**Exercise aim**:
Copy out all lines of the records in which the word "orange" appears.

**Data for review**:
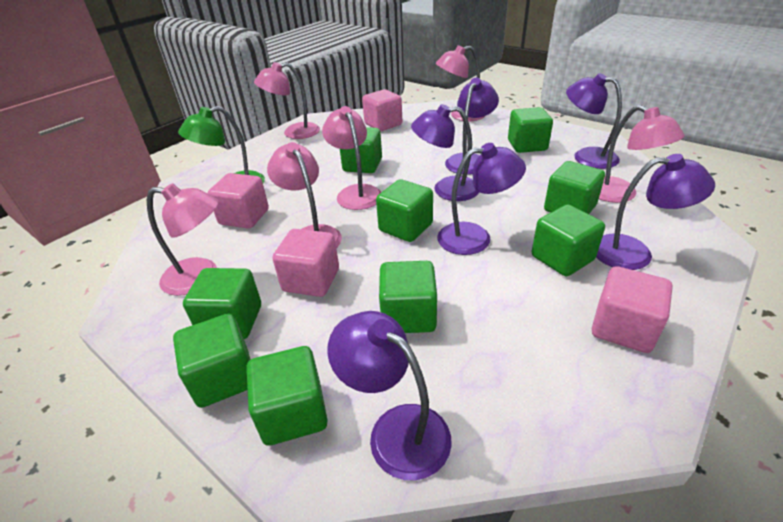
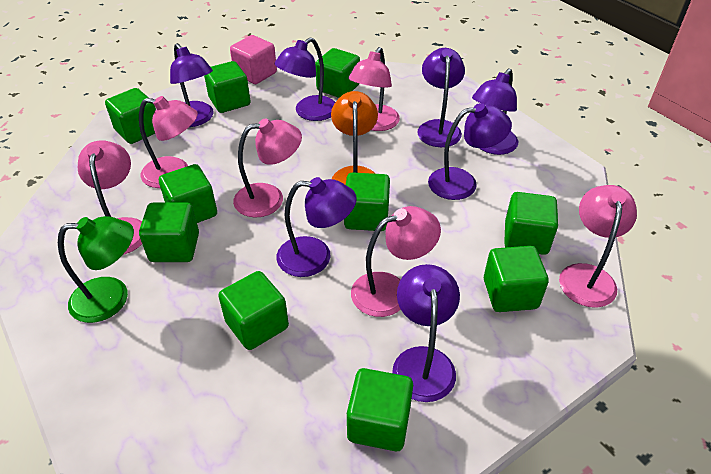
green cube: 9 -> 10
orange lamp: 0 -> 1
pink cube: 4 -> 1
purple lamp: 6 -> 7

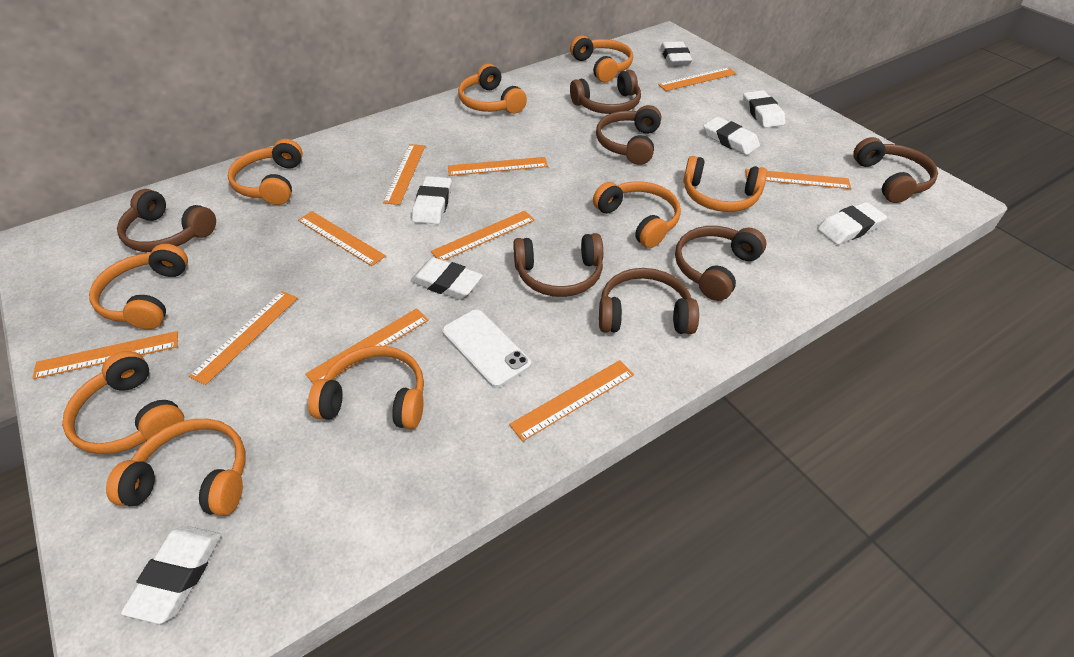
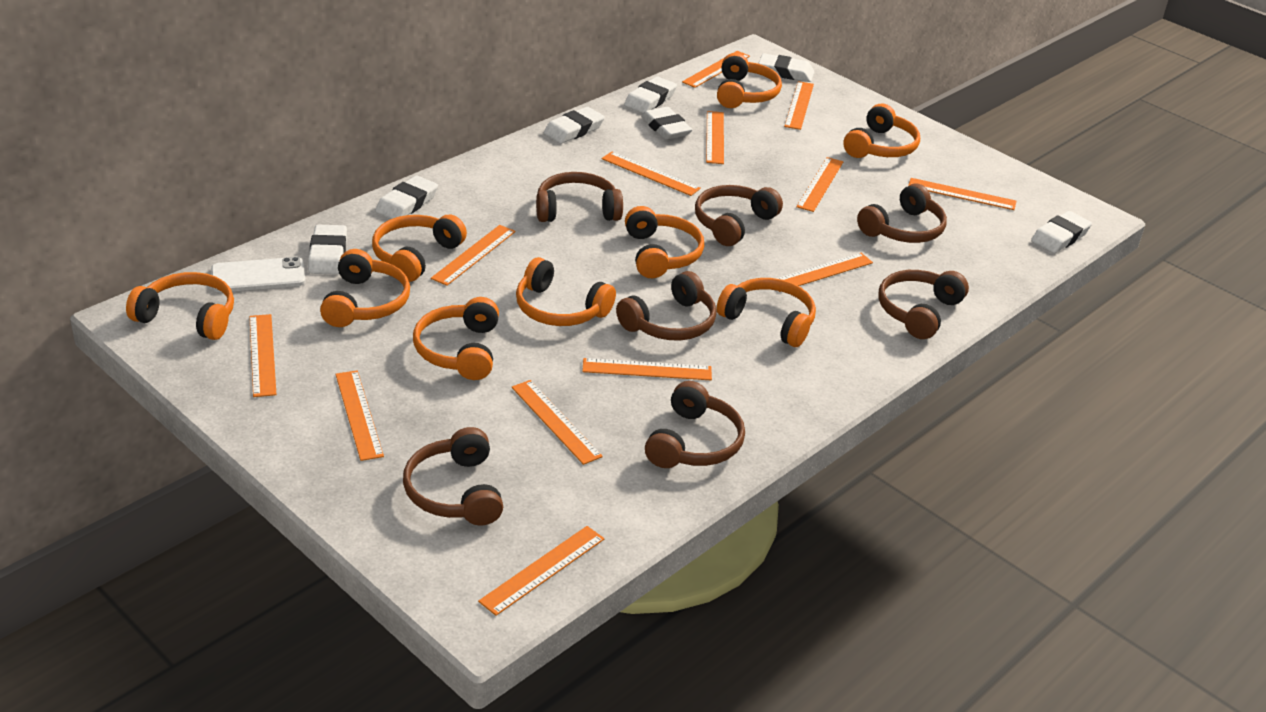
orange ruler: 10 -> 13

==

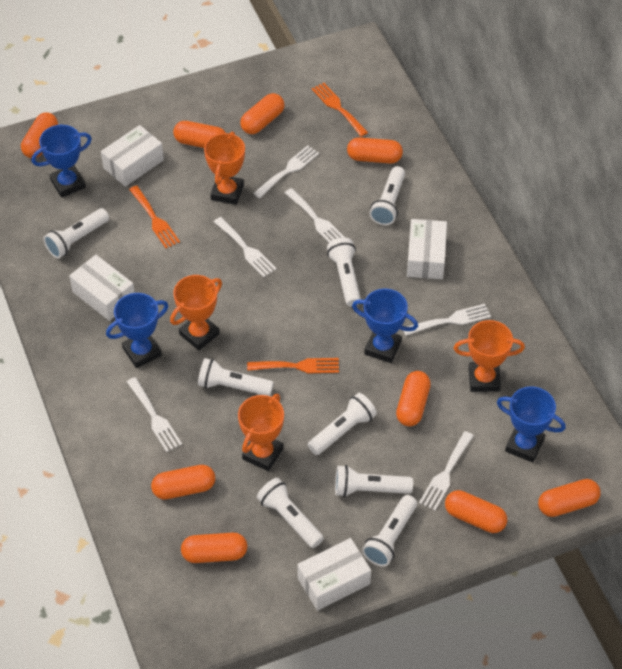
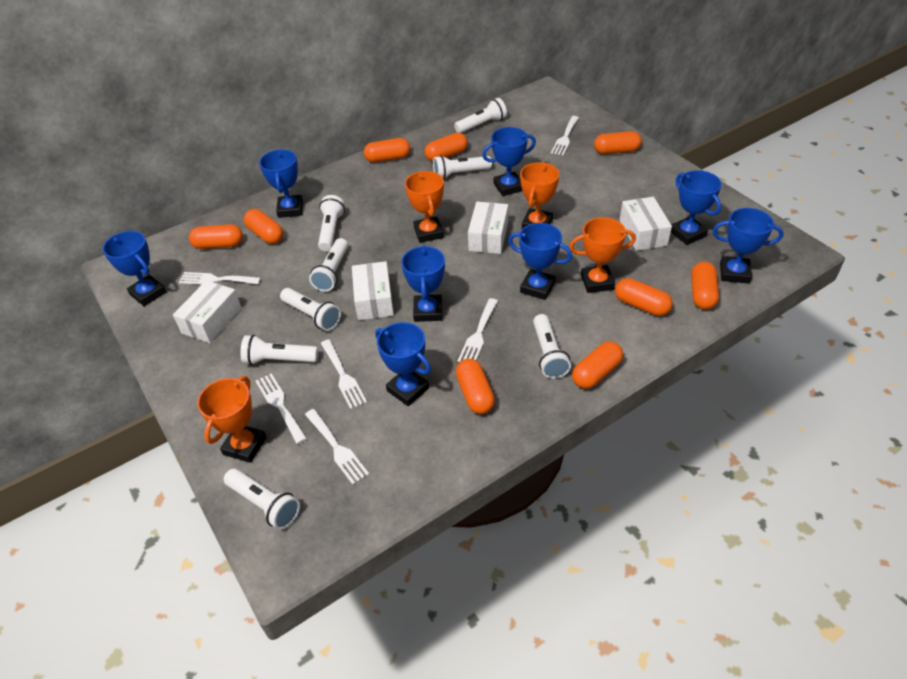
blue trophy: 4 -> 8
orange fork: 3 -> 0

==

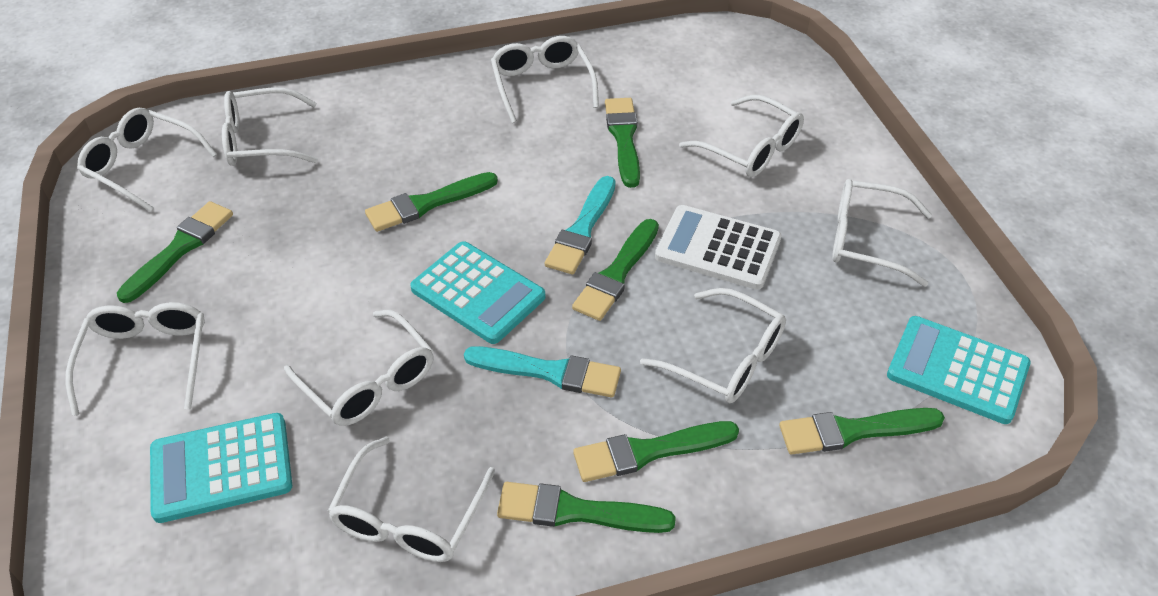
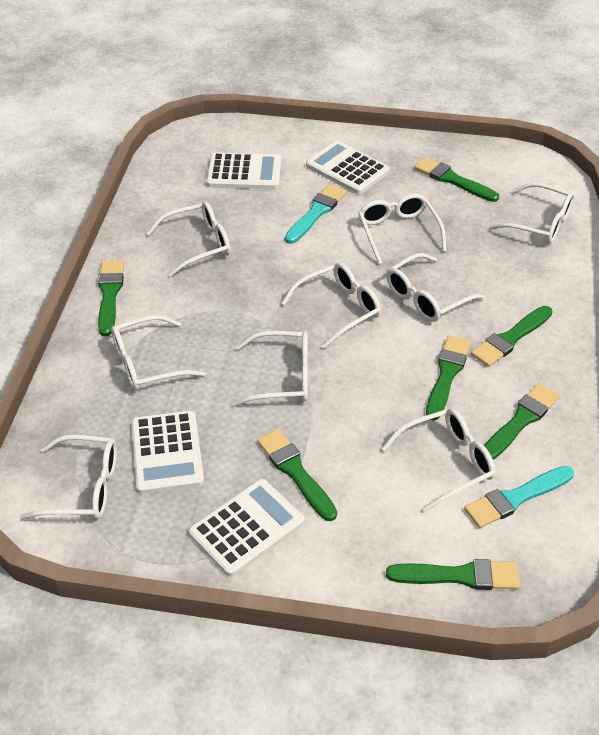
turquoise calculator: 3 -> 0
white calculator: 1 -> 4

**Result**:
orange lamp: 0 -> 1
orange ruler: 10 -> 13
orange fork: 3 -> 0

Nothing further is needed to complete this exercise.